Exercise objective: Your answer should be the data below, reproduced with nothing changed.

Object matching data:
┌────────

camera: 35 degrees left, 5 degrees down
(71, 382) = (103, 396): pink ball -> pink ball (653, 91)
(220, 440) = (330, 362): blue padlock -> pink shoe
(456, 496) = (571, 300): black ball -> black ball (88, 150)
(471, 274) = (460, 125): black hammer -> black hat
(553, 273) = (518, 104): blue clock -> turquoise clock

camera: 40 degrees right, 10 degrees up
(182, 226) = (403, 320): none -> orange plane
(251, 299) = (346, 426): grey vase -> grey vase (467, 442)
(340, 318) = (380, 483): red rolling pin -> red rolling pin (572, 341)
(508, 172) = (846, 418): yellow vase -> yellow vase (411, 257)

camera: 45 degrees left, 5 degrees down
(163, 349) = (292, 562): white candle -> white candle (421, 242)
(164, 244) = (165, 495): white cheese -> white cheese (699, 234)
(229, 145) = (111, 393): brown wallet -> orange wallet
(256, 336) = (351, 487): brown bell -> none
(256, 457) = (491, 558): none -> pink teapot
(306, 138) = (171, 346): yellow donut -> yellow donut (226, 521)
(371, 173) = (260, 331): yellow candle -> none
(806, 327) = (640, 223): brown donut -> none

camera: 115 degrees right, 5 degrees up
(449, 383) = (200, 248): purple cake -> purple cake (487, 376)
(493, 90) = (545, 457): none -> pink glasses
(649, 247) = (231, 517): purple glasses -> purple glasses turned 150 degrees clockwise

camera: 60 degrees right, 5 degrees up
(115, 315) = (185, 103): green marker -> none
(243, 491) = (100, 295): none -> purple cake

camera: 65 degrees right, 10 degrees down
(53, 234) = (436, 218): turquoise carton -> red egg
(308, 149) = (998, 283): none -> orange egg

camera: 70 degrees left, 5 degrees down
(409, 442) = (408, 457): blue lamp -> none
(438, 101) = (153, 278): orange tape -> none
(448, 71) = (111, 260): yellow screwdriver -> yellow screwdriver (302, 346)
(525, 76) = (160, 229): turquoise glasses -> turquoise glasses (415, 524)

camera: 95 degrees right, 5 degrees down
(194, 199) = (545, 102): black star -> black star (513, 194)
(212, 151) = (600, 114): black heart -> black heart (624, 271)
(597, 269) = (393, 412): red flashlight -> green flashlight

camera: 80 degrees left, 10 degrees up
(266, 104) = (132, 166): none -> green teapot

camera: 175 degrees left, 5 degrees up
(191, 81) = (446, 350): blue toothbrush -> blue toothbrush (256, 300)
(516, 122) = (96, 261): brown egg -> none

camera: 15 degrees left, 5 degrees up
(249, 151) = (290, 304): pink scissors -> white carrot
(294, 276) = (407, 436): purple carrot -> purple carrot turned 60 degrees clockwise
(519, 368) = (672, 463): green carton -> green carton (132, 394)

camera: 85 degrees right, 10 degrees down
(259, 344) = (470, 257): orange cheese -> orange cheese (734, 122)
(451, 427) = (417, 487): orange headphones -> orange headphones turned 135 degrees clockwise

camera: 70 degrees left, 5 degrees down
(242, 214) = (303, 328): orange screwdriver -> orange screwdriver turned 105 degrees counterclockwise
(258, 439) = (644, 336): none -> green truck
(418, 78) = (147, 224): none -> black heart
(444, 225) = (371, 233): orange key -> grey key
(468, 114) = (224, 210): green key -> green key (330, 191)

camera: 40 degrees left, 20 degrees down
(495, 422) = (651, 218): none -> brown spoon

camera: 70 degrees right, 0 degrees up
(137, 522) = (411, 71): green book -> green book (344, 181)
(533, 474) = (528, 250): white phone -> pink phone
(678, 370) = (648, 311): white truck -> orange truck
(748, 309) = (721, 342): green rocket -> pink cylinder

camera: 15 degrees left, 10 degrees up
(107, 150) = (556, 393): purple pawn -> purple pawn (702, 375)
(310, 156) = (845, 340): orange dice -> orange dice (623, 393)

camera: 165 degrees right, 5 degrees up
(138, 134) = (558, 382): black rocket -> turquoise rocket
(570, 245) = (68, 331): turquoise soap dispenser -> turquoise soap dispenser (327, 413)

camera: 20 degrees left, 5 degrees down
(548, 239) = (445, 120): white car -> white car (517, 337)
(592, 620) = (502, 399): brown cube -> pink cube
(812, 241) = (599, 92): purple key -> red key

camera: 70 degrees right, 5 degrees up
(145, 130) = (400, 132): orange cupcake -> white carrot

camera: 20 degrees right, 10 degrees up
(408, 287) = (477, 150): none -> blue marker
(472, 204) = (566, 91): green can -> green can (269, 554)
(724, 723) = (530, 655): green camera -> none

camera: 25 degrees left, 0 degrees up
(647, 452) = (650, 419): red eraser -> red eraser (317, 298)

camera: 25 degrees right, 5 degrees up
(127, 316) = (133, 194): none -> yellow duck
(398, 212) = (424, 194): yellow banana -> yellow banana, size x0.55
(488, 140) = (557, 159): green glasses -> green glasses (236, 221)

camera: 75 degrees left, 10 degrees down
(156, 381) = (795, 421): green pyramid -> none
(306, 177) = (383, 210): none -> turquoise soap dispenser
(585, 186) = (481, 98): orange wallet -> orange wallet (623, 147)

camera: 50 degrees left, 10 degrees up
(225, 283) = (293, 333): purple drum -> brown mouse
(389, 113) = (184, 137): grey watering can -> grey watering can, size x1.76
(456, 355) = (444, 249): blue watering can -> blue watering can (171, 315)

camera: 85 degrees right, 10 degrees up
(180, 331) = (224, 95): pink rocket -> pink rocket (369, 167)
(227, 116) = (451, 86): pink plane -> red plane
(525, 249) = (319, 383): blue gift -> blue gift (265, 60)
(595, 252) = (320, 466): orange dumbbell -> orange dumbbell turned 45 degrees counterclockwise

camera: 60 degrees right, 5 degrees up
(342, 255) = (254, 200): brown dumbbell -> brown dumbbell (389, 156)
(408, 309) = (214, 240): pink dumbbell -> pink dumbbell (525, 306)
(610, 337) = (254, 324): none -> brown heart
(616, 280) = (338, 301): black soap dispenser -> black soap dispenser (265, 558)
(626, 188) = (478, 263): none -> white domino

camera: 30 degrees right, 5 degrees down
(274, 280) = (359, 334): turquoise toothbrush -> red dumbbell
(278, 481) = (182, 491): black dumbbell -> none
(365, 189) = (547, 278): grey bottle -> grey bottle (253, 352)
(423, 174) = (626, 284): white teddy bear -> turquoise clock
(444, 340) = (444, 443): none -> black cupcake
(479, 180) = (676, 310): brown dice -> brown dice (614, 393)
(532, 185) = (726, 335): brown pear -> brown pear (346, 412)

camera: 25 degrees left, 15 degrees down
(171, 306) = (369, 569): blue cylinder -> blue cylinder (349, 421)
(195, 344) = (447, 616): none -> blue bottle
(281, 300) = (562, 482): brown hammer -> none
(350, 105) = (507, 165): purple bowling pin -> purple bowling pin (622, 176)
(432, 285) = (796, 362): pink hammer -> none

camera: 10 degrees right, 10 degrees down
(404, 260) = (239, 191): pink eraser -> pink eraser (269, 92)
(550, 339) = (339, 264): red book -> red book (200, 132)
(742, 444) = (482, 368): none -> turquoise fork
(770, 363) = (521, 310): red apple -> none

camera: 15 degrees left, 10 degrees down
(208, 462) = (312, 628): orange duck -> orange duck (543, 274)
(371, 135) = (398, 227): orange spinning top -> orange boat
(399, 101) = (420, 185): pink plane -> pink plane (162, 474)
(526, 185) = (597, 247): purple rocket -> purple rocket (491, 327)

└────────

Answer box:
camera: 35 degrees left, 5 degrees down
(71, 382) = (103, 396): pink ball -> pink ball (653, 91)
(220, 440) = (330, 362): blue padlock -> pink shoe
(456, 496) = (571, 300): black ball -> black ball (88, 150)
(471, 274) = (460, 125): black hammer -> black hat
(553, 273) = (518, 104): blue clock -> turquoise clock

camera: 40 degrees right, 10 degrees up
(182, 226) = (403, 320): none -> orange plane
(251, 299) = (346, 426): grey vase -> grey vase (467, 442)
(340, 318) = (380, 483): red rolling pin -> red rolling pin (572, 341)
(508, 172) = (846, 418): yellow vase -> yellow vase (411, 257)

camera: 45 degrees left, 5 degrees down
(163, 349) = (292, 562): white candle -> white candle (421, 242)
(164, 244) = (165, 495): white cheese -> white cheese (699, 234)
(229, 145) = (111, 393): brown wallet -> orange wallet
(256, 336) = (351, 487): brown bell -> none
(256, 457) = (491, 558): none -> pink teapot
(306, 138) = (171, 346): yellow donut -> yellow donut (226, 521)
(371, 173) = (260, 331): yellow candle -> none
(806, 327) = (640, 223): brown donut -> none

camera: 115 degrees right, 5 degrees up
(449, 383) = (200, 248): purple cake -> purple cake (487, 376)
(493, 90) = (545, 457): none -> pink glasses
(649, 247) = (231, 517): purple glasses -> purple glasses turned 150 degrees clockwise

camera: 60 degrees right, 5 degrees up
(115, 315) = (185, 103): green marker -> none
(243, 491) = (100, 295): none -> purple cake

camera: 65 degrees right, 10 degrees down
(53, 234) = (436, 218): turquoise carton -> red egg
(308, 149) = (998, 283): none -> orange egg

camera: 70 degrees left, 5 degrees down
(409, 442) = (408, 457): blue lamp -> none
(438, 101) = (153, 278): orange tape -> none
(448, 71) = (111, 260): yellow screwdriver -> yellow screwdriver (302, 346)
(525, 76) = (160, 229): turquoise glasses -> turquoise glasses (415, 524)

camera: 95 degrees right, 5 degrees down
(194, 199) = (545, 102): black star -> black star (513, 194)
(212, 151) = (600, 114): black heart -> black heart (624, 271)
(597, 269) = (393, 412): red flashlight -> green flashlight

camera: 80 degrees left, 10 degrees up
(266, 104) = (132, 166): none -> green teapot

camera: 175 degrees left, 5 degrees up
(191, 81) = (446, 350): blue toothbrush -> blue toothbrush (256, 300)
(516, 122) = (96, 261): brown egg -> none

camera: 15 degrees left, 5 degrees up
(249, 151) = (290, 304): pink scissors -> white carrot
(294, 276) = (407, 436): purple carrot -> purple carrot turned 60 degrees clockwise
(519, 368) = (672, 463): green carton -> green carton (132, 394)

camera: 85 degrees right, 10 degrees down
(259, 344) = (470, 257): orange cheese -> orange cheese (734, 122)
(451, 427) = (417, 487): orange headphones -> orange headphones turned 135 degrees clockwise

camera: 70 degrees left, 5 degrees down
(242, 214) = (303, 328): orange screwdriver -> orange screwdriver turned 105 degrees counterclockwise
(258, 439) = (644, 336): none -> green truck
(418, 78) = (147, 224): none -> black heart
(444, 225) = (371, 233): orange key -> grey key
(468, 114) = (224, 210): green key -> green key (330, 191)

camera: 40 degrees left, 20 degrees down
(495, 422) = (651, 218): none -> brown spoon

camera: 70 degrees right, 0 degrees up
(137, 522) = (411, 71): green book -> green book (344, 181)
(533, 474) = (528, 250): white phone -> pink phone
(678, 370) = (648, 311): white truck -> orange truck
(748, 309) = (721, 342): green rocket -> pink cylinder

camera: 15 degrees left, 10 degrees up
(107, 150) = (556, 393): purple pawn -> purple pawn (702, 375)
(310, 156) = (845, 340): orange dice -> orange dice (623, 393)

camera: 165 degrees right, 5 degrees up
(138, 134) = (558, 382): black rocket -> turquoise rocket
(570, 245) = (68, 331): turquoise soap dispenser -> turquoise soap dispenser (327, 413)

camera: 20 degrees left, 5 degrees down
(548, 239) = (445, 120): white car -> white car (517, 337)
(592, 620) = (502, 399): brown cube -> pink cube
(812, 241) = (599, 92): purple key -> red key

camera: 70 degrees right, 5 degrees up
(145, 130) = (400, 132): orange cupcake -> white carrot

camera: 20 degrees right, 10 degrees up
(408, 287) = (477, 150): none -> blue marker
(472, 204) = (566, 91): green can -> green can (269, 554)
(724, 723) = (530, 655): green camera -> none

camera: 25 degrees left, 0 degrees up
(647, 452) = (650, 419): red eraser -> red eraser (317, 298)

camera: 25 degrees right, 5 degrees up
(127, 316) = (133, 194): none -> yellow duck
(398, 212) = (424, 194): yellow banana -> yellow banana, size x0.55
(488, 140) = (557, 159): green glasses -> green glasses (236, 221)

camera: 75 degrees left, 10 degrees down
(156, 381) = (795, 421): green pyramid -> none
(306, 177) = (383, 210): none -> turquoise soap dispenser
(585, 186) = (481, 98): orange wallet -> orange wallet (623, 147)

camera: 50 degrees left, 10 degrees up
(225, 283) = (293, 333): purple drum -> brown mouse
(389, 113) = (184, 137): grey watering can -> grey watering can, size x1.76
(456, 355) = (444, 249): blue watering can -> blue watering can (171, 315)

camera: 85 degrees right, 10 degrees up
(180, 331) = (224, 95): pink rocket -> pink rocket (369, 167)
(227, 116) = (451, 86): pink plane -> red plane
(525, 249) = (319, 383): blue gift -> blue gift (265, 60)
(595, 252) = (320, 466): orange dumbbell -> orange dumbbell turned 45 degrees counterclockwise

camera: 60 degrees right, 5 degrees up
(342, 255) = (254, 200): brown dumbbell -> brown dumbbell (389, 156)
(408, 309) = (214, 240): pink dumbbell -> pink dumbbell (525, 306)
(610, 337) = (254, 324): none -> brown heart
(616, 280) = (338, 301): black soap dispenser -> black soap dispenser (265, 558)
(626, 188) = (478, 263): none -> white domino

camera: 30 degrees right, 5 degrees down
(274, 280) = (359, 334): turquoise toothbrush -> red dumbbell
(278, 481) = (182, 491): black dumbbell -> none
(365, 189) = (547, 278): grey bottle -> grey bottle (253, 352)
(423, 174) = (626, 284): white teddy bear -> turquoise clock
(444, 340) = (444, 443): none -> black cupcake
(479, 180) = (676, 310): brown dice -> brown dice (614, 393)
(532, 185) = (726, 335): brown pear -> brown pear (346, 412)

camera: 25 degrees left, 15 degrees down
(171, 306) = (369, 569): blue cylinder -> blue cylinder (349, 421)
(195, 344) = (447, 616): none -> blue bottle
(281, 300) = (562, 482): brown hammer -> none
(350, 105) = (507, 165): purple bowling pin -> purple bowling pin (622, 176)
(432, 285) = (796, 362): pink hammer -> none

camera: 10 degrees right, 10 degrees down
(404, 260) = (239, 191): pink eraser -> pink eraser (269, 92)
(550, 339) = (339, 264): red book -> red book (200, 132)
(742, 444) = (482, 368): none -> turquoise fork
(770, 363) = (521, 310): red apple -> none

camera: 15 degrees left, 10 degrees down
(208, 462) = (312, 628): orange duck -> orange duck (543, 274)
(371, 135) = (398, 227): orange spinning top -> orange boat
(399, 101) = (420, 185): pink plane -> pink plane (162, 474)
(526, 185) = (597, 247): purple rocket -> purple rocket (491, 327)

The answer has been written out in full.